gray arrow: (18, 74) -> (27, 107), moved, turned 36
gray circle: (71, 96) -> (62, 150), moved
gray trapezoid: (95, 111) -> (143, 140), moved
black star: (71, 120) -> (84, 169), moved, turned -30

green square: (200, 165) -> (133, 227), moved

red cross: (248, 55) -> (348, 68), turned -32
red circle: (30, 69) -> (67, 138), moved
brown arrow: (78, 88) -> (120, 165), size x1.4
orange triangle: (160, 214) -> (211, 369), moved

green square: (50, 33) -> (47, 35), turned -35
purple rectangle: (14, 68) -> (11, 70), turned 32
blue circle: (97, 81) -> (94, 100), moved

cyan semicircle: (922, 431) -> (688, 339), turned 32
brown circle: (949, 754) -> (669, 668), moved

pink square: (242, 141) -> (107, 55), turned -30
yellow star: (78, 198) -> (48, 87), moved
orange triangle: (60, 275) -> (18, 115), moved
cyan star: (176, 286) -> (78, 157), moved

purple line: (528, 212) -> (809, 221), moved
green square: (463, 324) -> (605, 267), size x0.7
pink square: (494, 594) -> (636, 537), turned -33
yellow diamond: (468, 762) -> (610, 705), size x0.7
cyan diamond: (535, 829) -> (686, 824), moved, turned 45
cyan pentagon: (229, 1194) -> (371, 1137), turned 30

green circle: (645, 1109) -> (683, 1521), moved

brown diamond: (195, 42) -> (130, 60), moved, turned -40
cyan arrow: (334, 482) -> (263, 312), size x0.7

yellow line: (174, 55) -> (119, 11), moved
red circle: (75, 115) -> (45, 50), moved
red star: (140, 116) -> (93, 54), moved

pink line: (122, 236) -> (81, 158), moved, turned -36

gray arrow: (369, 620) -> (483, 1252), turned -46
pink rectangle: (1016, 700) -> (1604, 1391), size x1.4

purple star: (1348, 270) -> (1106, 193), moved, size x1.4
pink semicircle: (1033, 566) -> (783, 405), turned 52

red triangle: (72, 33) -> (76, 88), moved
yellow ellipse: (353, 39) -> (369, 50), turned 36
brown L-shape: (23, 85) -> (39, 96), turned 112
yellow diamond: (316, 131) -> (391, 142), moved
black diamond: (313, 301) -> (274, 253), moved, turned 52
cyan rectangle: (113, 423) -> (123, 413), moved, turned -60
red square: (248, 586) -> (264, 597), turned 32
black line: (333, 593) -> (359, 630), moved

——

Reproduce without change every line of the entries above, from the one containing "yellow star: (78, 198) -> (48, 87), moved" through the last.

yellow star: (78, 198) -> (48, 87), moved
orange triangle: (60, 275) -> (18, 115), moved
cyan star: (176, 286) -> (78, 157), moved

purple line: (528, 212) -> (809, 221), moved
green square: (463, 324) -> (605, 267), size x0.7
pink square: (494, 594) -> (636, 537), turned -33
yellow diamond: (468, 762) -> (610, 705), size x0.7
cyan diamond: (535, 829) -> (686, 824), moved, turned 45
cyan pentagon: (229, 1194) -> (371, 1137), turned 30

green circle: (645, 1109) -> (683, 1521), moved

brown diamond: (195, 42) -> (130, 60), moved, turned -40
cyan arrow: (334, 482) -> (263, 312), size x0.7

yellow line: (174, 55) -> (119, 11), moved
red circle: (75, 115) -> (45, 50), moved
red star: (140, 116) -> (93, 54), moved

pink line: (122, 236) -> (81, 158), moved, turned -36

gray arrow: (369, 620) -> (483, 1252), turned -46
pink rectangle: (1016, 700) -> (1604, 1391), size x1.4

purple star: (1348, 270) -> (1106, 193), moved, size x1.4
pink semicircle: (1033, 566) -> (783, 405), turned 52

red triangle: (72, 33) -> (76, 88), moved
yellow ellipse: (353, 39) -> (369, 50), turned 36
brown L-shape: (23, 85) -> (39, 96), turned 112
yellow diamond: (316, 131) -> (391, 142), moved
black diamond: (313, 301) -> (274, 253), moved, turned 52
cyan rectangle: (113, 423) -> (123, 413), moved, turned -60
red square: (248, 586) -> (264, 597), turned 32
black line: (333, 593) -> (359, 630), moved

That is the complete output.